:: DATASET EXCERPTS ::
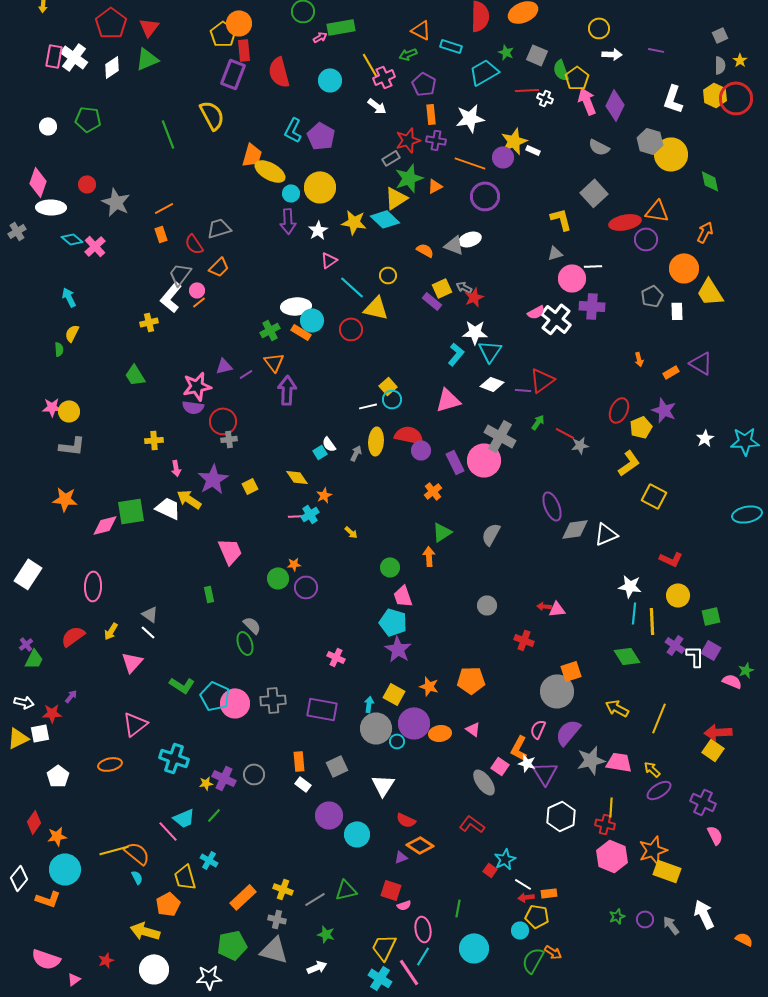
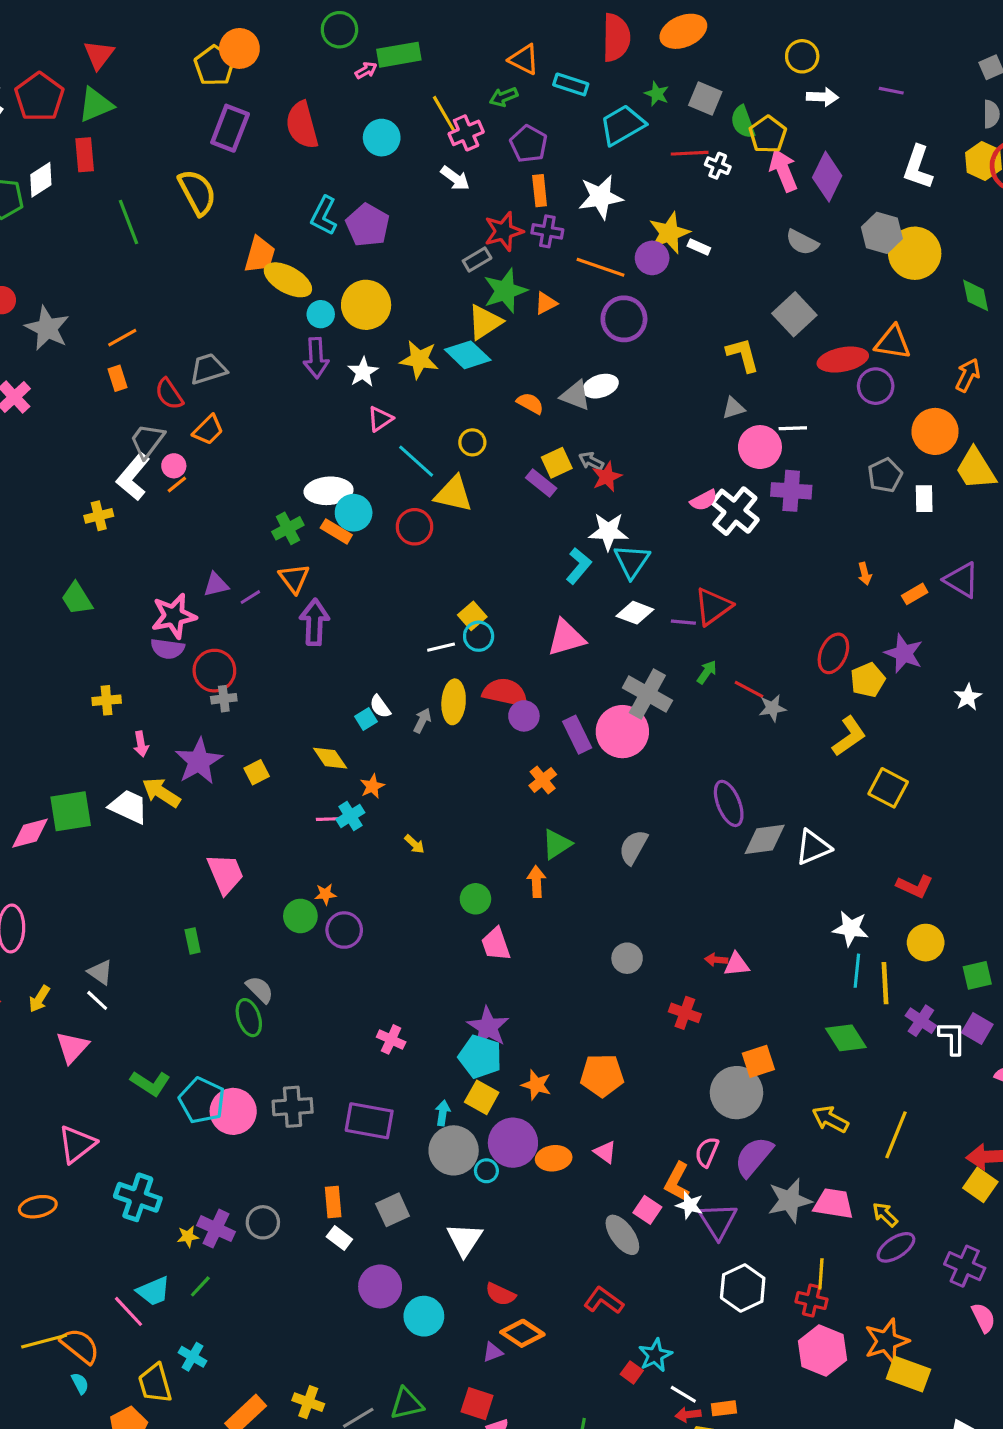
red pentagon: (111, 23) -> (39, 97), moved
red rectangle: (244, 50) -> (85, 155), moved
white diamond: (112, 67) -> (41, 180), moved
cyan pentagon: (393, 622) -> (480, 1057), moved

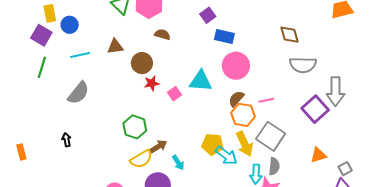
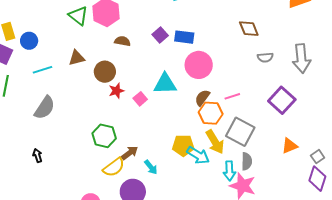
purple square: (208, 15) -> (160, 35), moved
gray semicircle: (303, 65) -> (265, 57), size x0.6
gray arrow: (335, 91) -> (301, 58), moved

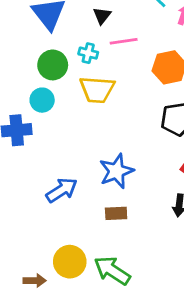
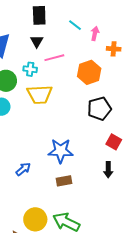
blue star: (116, 171) -> (61, 151), turned 30
blue arrow: (62, 190) -> (23, 169), size x0.7

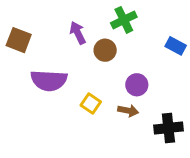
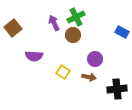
green cross: (124, 20) -> (76, 17), moved
brown square: (19, 40) -> (13, 28), turned 30
purple semicircle: (49, 80) -> (34, 56), size x0.7

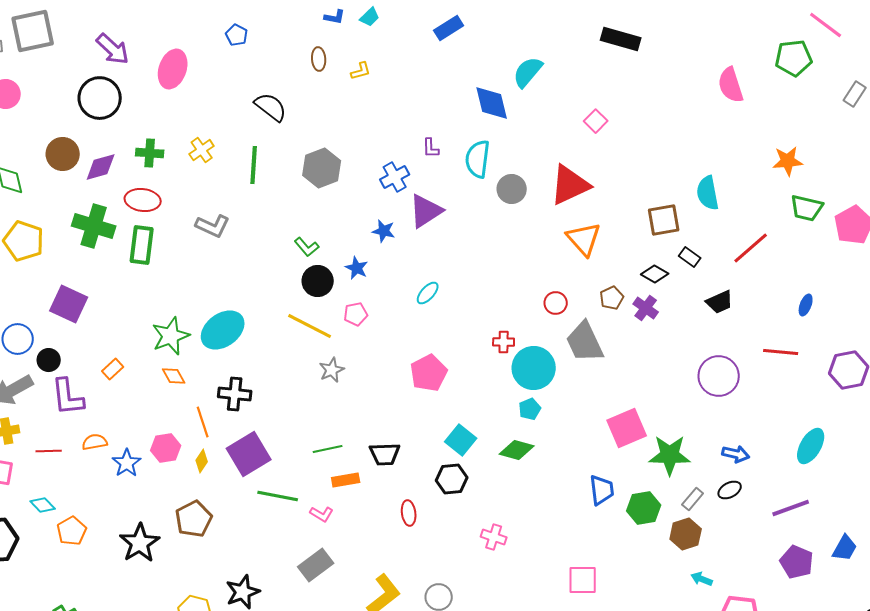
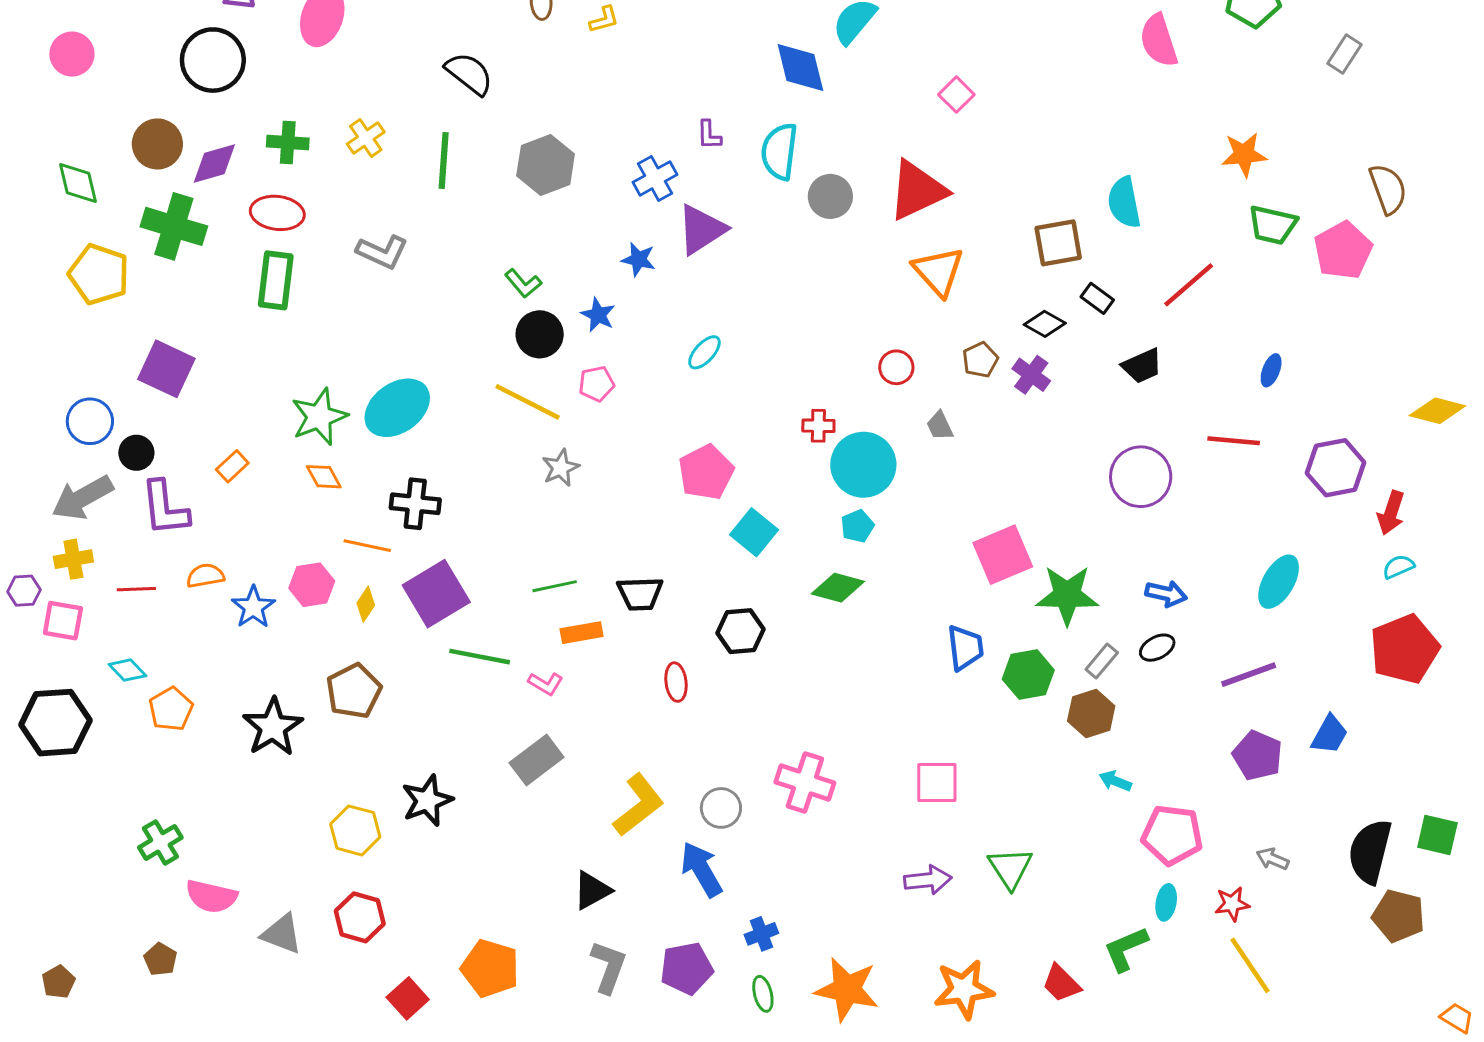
green cross: (94, 226) -> (174, 226), moved
gray trapezoid: (585, 342) -> (940, 426), size x0.5
orange line: (203, 422) -> (367, 546), turned -60
cyan square: (461, 440) -> (754, 532), moved
pink cross: (494, 537) -> (805, 782), moved, size x1.5

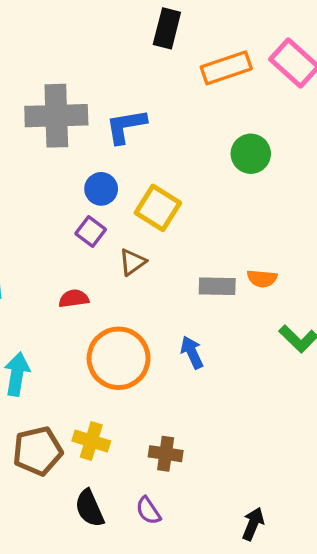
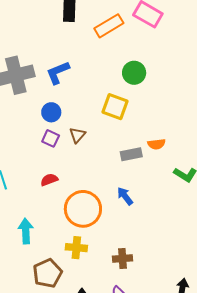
yellow square: (158, 208) -> (115, 107), moved
brown triangle: (132, 262) -> (77, 135), moved
yellow cross: (91, 441) -> (76, 248), moved

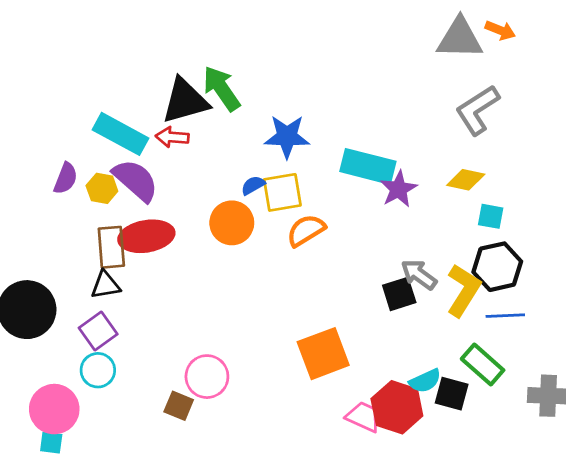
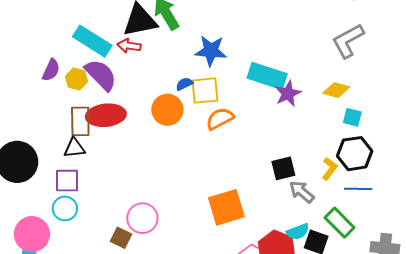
gray arrow: (419, 275) -> (302, 192), moved
yellow L-shape: (464, 290) -> (330, 169), size x0.6
purple square: (98, 331) -> (67, 181), turned 32

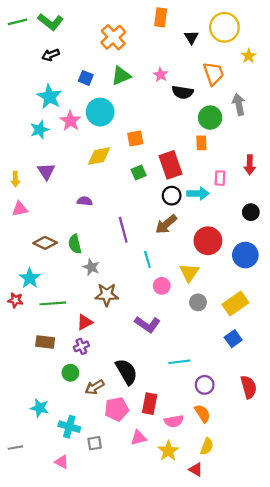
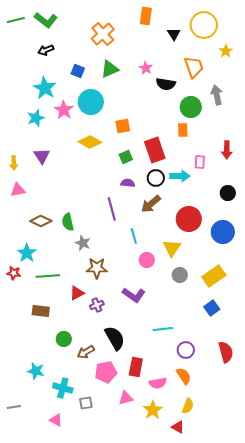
yellow diamond: (99, 156) -> (90, 142), turned 40
purple semicircle: (85, 201) -> (128, 183), moved
purple cross: (81, 346) -> (97, 305), moved

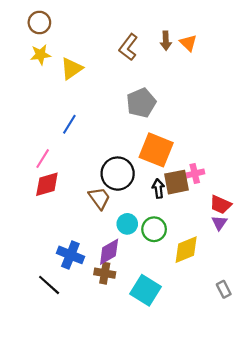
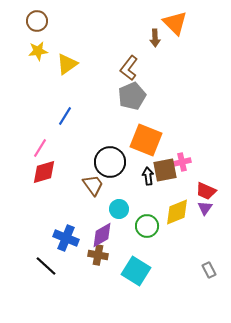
orange triangle: (188, 43) -> (175, 23), moved, size x1.5
brown L-shape: (128, 47) -> (129, 68), moved
green circle: (154, 229) -> (147, 226), moved
yellow diamond: (186, 250) -> (177, 212), moved

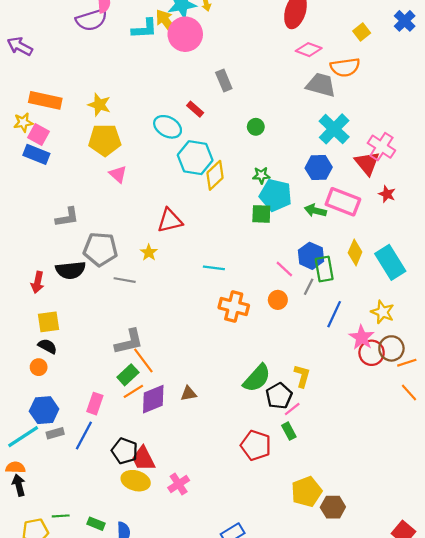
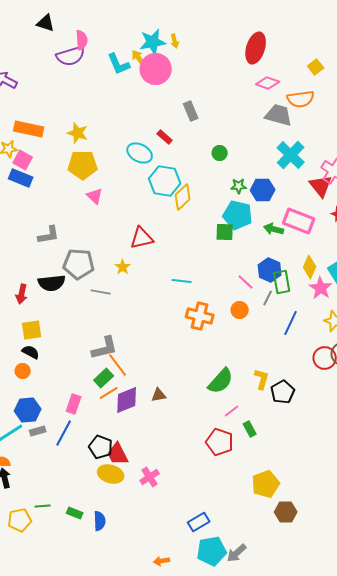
yellow arrow: (166, 22) -> (139, 58), size x0.7
cyan L-shape: (144, 29) -> (119, 64), turned 70
blue hexagon: (319, 168) -> (263, 190), moved
green star: (261, 175) -> (239, 186), moved
pink star: (362, 337) -> (321, 288), moved
black pentagon: (279, 396) -> (283, 392), moved
pink line: (292, 409) -> (232, 411), moved
brown hexagon: (333, 507) -> (286, 512), moved

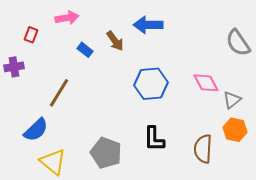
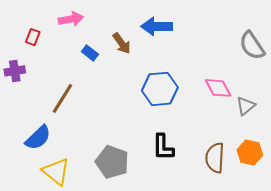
orange hexagon: (235, 130) -> (250, 152), moved

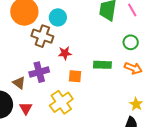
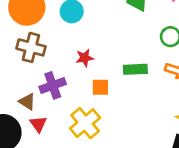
brown cross: (42, 36) -> (31, 47), moved
red triangle: (26, 108) -> (38, 124), moved

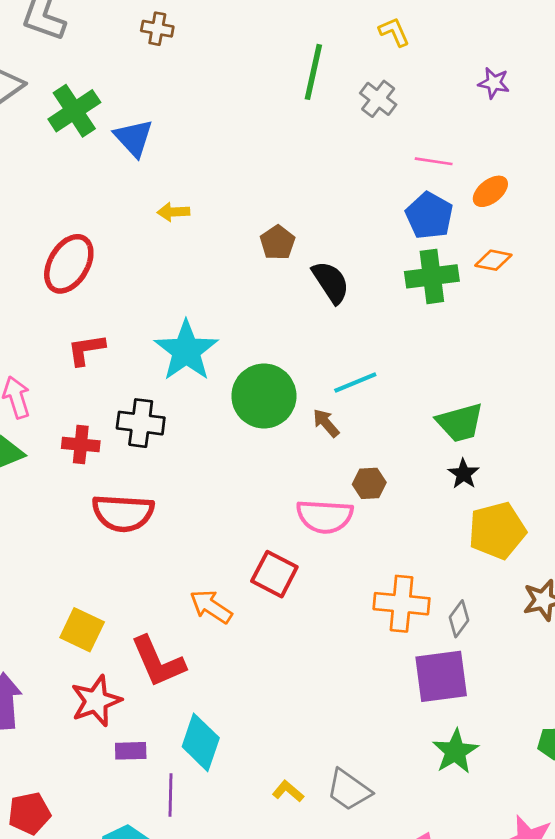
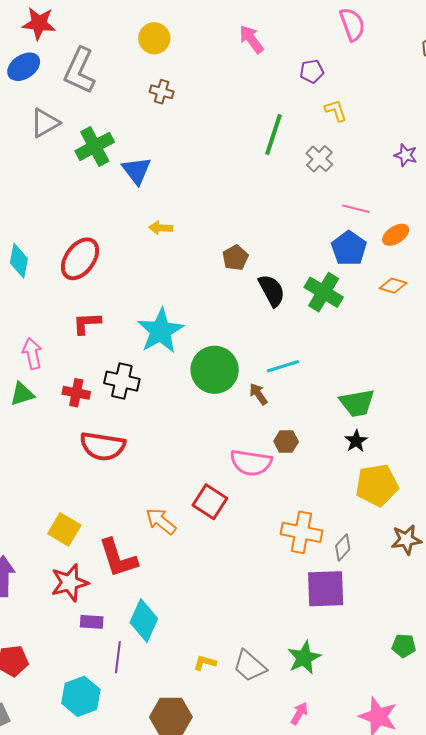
green cross: (432, 276) -> (324, 292), moved, turned 33
green star: (455, 751) -> (304, 658), moved
yellow L-shape: (288, 791) -> (205, 663), turned -30

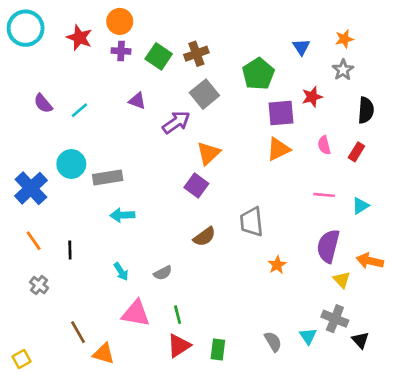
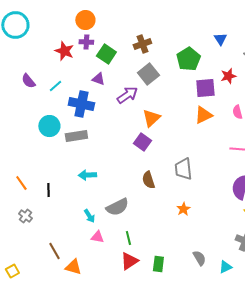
red star: (79, 38) -> (64, 51), moved
green square: (159, 56) -> (106, 54), moved
blue cross: (31, 188) -> (81, 104), moved, turned -35
cyan arrow: (122, 215) -> (87, 175), moved
brown semicircle: (204, 237) -> (148, 180), turned 108
orange star: (277, 265) -> (183, 209), moved
cyan arrow: (121, 272) -> (89, 216), moved
gray semicircle: (163, 273) -> (117, 207), size x1.6
pink triangle: (136, 313) -> (97, 237), size x0.6
cyan triangle: (308, 336) -> (225, 267), moved, turned 40

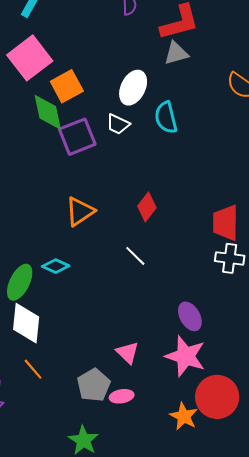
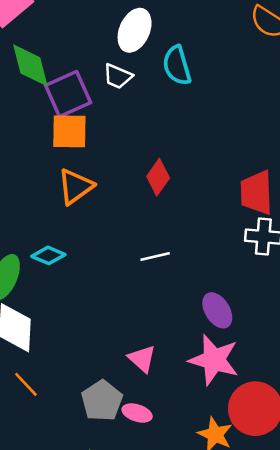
orange square: (67, 86) -> (69, 131), moved, turned 32
white line: (135, 256) -> (155, 256), moved, turned -55
pink ellipse: (122, 396) -> (137, 413), turned 30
:::
TO DO »
Every entry must be written out exactly, with all pictures left out.

SOLUTION BELOW »
red pentagon: (111, 23) -> (39, 97), moved
red rectangle: (244, 50) -> (85, 155), moved
white diamond: (112, 67) -> (41, 180), moved
cyan pentagon: (393, 622) -> (480, 1057), moved

purple square: (208, 15) -> (160, 35), moved
gray semicircle: (303, 65) -> (265, 57), size x0.6
gray arrow: (335, 91) -> (301, 58), moved

blue star: (116, 171) -> (61, 151), turned 30
blue arrow: (62, 190) -> (23, 169), size x0.7

green cross: (124, 20) -> (76, 17), moved
brown square: (19, 40) -> (13, 28), turned 30
purple semicircle: (49, 80) -> (34, 56), size x0.7

green cross: (94, 226) -> (174, 226), moved
gray trapezoid: (585, 342) -> (940, 426), size x0.5
orange line: (203, 422) -> (367, 546), turned -60
cyan square: (461, 440) -> (754, 532), moved
pink cross: (494, 537) -> (805, 782), moved, size x1.5

yellow square: (158, 208) -> (115, 107), moved
brown triangle: (132, 262) -> (77, 135), moved
yellow cross: (91, 441) -> (76, 248), moved

gray arrow: (419, 275) -> (302, 192), moved
yellow L-shape: (464, 290) -> (330, 169), size x0.6
purple square: (98, 331) -> (67, 181), turned 32

yellow diamond: (99, 156) -> (90, 142), turned 40
purple semicircle: (85, 201) -> (128, 183), moved
purple cross: (81, 346) -> (97, 305), moved

orange triangle: (188, 43) -> (175, 23), moved, size x1.5
brown L-shape: (128, 47) -> (129, 68), moved
green circle: (154, 229) -> (147, 226), moved
yellow diamond: (186, 250) -> (177, 212), moved

yellow arrow: (166, 22) -> (139, 58), size x0.7
cyan L-shape: (144, 29) -> (119, 64), turned 70
blue hexagon: (319, 168) -> (263, 190), moved
green star: (261, 175) -> (239, 186), moved
pink star: (362, 337) -> (321, 288), moved
black pentagon: (279, 396) -> (283, 392), moved
pink line: (292, 409) -> (232, 411), moved
brown hexagon: (333, 507) -> (286, 512), moved

orange hexagon: (235, 130) -> (250, 152), moved

brown cross: (42, 36) -> (31, 47), moved
red triangle: (26, 108) -> (38, 124), moved

green cross: (432, 276) -> (324, 292), moved, turned 33
green star: (455, 751) -> (304, 658), moved
yellow L-shape: (288, 791) -> (205, 663), turned -30

red star: (79, 38) -> (64, 51), moved
green square: (159, 56) -> (106, 54), moved
blue cross: (31, 188) -> (81, 104), moved, turned -35
cyan arrow: (122, 215) -> (87, 175), moved
brown semicircle: (204, 237) -> (148, 180), turned 108
orange star: (277, 265) -> (183, 209), moved
cyan arrow: (121, 272) -> (89, 216), moved
gray semicircle: (163, 273) -> (117, 207), size x1.6
pink triangle: (136, 313) -> (97, 237), size x0.6
cyan triangle: (308, 336) -> (225, 267), moved, turned 40

orange square: (67, 86) -> (69, 131), moved, turned 32
white line: (135, 256) -> (155, 256), moved, turned -55
pink ellipse: (122, 396) -> (137, 413), turned 30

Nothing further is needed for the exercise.